##### The data #####
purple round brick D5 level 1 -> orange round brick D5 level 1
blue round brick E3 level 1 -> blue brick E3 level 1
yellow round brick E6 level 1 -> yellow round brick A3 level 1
#####
_Task to complete_. Produce the material above again, word for word.

_Your solution_.
purple round brick D5 level 1 -> orange round brick D5 level 1
blue round brick E3 level 1 -> blue brick E3 level 1
yellow round brick E6 level 1 -> yellow round brick A3 level 1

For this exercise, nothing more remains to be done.